**What you should do**:
Among the lines below, copy exactly those from the one with "C207: 3.3uF (GND, VDD) -> 2.2uF (GND, VDD)" through the one with "R14: 1M (n10, n29) -> none", counting both ends.

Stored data
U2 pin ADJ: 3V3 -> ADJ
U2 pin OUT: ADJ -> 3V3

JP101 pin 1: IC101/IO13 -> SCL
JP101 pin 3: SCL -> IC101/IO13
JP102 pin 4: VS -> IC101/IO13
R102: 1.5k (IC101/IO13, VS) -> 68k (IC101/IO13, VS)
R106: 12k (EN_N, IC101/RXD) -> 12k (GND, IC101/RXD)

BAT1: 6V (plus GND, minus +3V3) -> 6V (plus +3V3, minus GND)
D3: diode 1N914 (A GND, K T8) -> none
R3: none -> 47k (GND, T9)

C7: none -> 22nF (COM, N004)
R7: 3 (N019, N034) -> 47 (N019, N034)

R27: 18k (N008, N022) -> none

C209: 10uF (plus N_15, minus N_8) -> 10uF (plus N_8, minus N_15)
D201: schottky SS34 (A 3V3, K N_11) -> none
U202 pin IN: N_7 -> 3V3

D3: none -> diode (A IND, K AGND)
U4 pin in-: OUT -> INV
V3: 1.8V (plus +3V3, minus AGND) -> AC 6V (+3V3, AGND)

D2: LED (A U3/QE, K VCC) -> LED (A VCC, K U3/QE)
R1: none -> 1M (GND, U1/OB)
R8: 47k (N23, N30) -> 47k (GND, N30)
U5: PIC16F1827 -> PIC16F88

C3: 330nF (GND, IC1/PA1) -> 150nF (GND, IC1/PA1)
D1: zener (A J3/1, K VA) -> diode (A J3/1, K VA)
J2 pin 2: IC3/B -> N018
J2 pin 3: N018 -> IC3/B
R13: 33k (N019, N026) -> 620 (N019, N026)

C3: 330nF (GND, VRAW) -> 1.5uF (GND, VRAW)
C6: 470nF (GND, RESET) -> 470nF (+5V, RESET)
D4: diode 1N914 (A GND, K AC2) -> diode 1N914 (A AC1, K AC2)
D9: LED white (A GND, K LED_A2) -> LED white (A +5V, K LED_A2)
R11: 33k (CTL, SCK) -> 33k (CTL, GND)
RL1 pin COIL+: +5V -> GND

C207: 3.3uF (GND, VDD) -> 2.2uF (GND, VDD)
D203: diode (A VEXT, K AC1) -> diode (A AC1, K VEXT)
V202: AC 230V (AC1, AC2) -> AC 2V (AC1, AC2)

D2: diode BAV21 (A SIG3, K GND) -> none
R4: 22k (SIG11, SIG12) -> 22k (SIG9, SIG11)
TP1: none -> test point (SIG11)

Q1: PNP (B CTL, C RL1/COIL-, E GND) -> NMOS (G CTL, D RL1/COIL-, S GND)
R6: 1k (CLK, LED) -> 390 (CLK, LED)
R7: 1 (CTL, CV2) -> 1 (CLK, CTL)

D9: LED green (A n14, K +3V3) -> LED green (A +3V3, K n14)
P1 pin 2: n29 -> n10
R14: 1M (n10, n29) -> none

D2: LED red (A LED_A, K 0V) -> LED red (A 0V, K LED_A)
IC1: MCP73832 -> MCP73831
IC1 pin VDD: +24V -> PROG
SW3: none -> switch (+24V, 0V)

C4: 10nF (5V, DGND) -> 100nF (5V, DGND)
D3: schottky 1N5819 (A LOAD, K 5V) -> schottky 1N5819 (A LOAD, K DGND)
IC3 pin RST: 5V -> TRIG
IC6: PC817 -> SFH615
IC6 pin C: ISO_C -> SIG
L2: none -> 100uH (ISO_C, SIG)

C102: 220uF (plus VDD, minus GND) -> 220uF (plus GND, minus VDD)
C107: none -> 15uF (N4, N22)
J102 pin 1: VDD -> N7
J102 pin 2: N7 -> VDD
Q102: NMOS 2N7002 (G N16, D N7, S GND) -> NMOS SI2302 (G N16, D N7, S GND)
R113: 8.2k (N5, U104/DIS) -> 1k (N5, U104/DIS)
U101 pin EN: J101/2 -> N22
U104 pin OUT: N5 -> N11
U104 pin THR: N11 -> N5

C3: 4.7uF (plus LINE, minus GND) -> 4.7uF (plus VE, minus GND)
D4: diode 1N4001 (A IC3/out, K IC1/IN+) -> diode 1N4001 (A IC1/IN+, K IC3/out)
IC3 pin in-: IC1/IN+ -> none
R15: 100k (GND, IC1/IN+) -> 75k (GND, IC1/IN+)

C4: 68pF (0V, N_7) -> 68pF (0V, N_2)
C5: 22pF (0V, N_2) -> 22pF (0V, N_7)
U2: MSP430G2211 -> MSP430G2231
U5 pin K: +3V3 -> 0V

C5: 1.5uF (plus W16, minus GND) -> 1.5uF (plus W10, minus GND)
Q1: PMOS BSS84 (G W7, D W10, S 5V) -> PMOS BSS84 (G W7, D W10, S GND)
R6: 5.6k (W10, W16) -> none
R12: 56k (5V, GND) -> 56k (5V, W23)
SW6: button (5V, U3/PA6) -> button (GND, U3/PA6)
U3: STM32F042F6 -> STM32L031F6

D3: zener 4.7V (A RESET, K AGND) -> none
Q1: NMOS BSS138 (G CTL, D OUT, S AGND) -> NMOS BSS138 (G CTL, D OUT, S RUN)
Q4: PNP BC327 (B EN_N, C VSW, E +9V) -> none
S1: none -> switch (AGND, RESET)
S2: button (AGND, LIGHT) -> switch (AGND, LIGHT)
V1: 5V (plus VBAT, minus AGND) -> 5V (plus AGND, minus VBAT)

**Answer to this problem**:
C207: 3.3uF (GND, VDD) -> 2.2uF (GND, VDD)
D203: diode (A VEXT, K AC1) -> diode (A AC1, K VEXT)
V202: AC 230V (AC1, AC2) -> AC 2V (AC1, AC2)

D2: diode BAV21 (A SIG3, K GND) -> none
R4: 22k (SIG11, SIG12) -> 22k (SIG9, SIG11)
TP1: none -> test point (SIG11)

Q1: PNP (B CTL, C RL1/COIL-, E GND) -> NMOS (G CTL, D RL1/COIL-, S GND)
R6: 1k (CLK, LED) -> 390 (CLK, LED)
R7: 1 (CTL, CV2) -> 1 (CLK, CTL)

D9: LED green (A n14, K +3V3) -> LED green (A +3V3, K n14)
P1 pin 2: n29 -> n10
R14: 1M (n10, n29) -> none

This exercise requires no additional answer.